- [Problem to solve]
Every line of the material needs an exact copy, apart from the images.

★ ★ ★

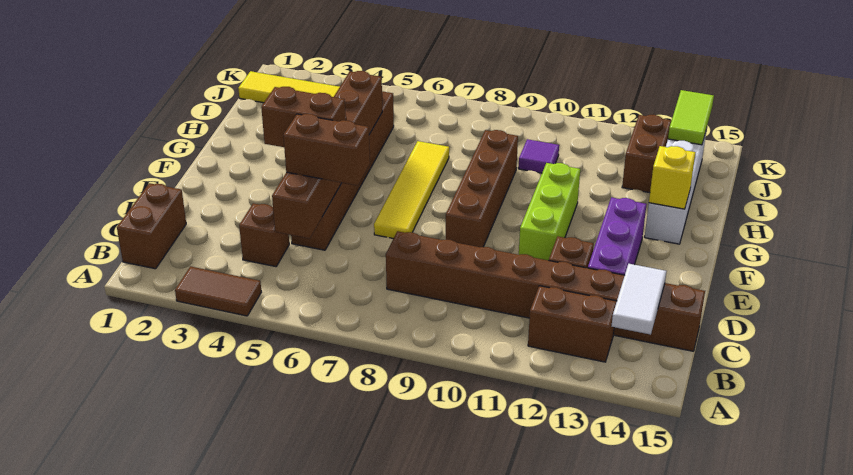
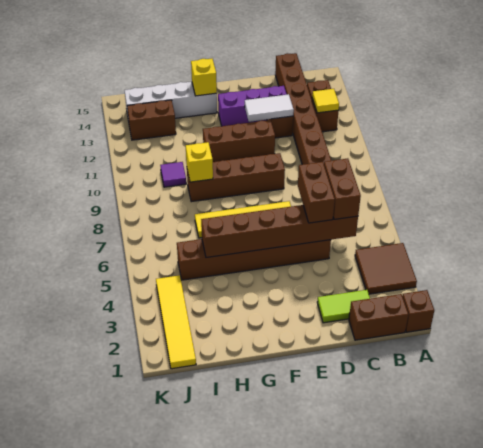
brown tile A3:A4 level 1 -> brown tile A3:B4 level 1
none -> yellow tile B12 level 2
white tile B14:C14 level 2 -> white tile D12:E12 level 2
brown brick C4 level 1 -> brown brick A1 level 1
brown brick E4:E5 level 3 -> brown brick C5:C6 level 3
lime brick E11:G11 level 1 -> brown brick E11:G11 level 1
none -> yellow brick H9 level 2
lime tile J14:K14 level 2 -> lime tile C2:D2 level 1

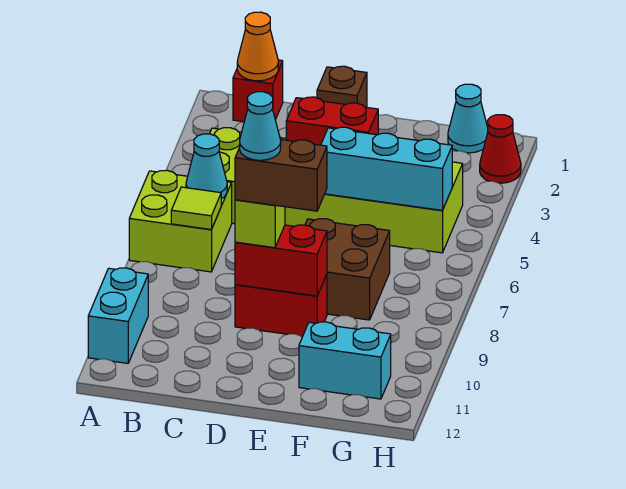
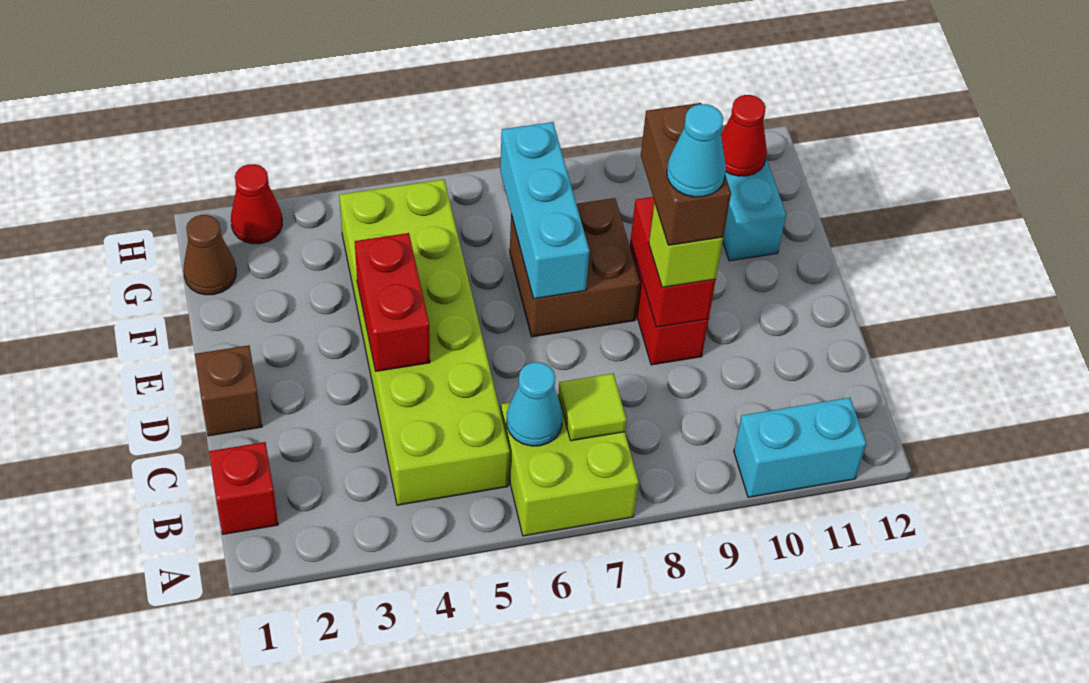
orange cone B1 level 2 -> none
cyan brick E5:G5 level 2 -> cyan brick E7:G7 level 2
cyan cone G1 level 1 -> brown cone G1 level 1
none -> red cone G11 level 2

★ ★ ★

- [Written solution]
brown tile A3:A4 level 1 -> brown tile A3:B4 level 1
none -> yellow tile B12 level 2
white tile B14:C14 level 2 -> white tile D12:E12 level 2
brown brick C4 level 1 -> brown brick A1 level 1
brown brick E4:E5 level 3 -> brown brick C5:C6 level 3
lime brick E11:G11 level 1 -> brown brick E11:G11 level 1
none -> yellow brick H9 level 2
lime tile J14:K14 level 2 -> lime tile C2:D2 level 1

orange cone B1 level 2 -> none
cyan brick E5:G5 level 2 -> cyan brick E7:G7 level 2
cyan cone G1 level 1 -> brown cone G1 level 1
none -> red cone G11 level 2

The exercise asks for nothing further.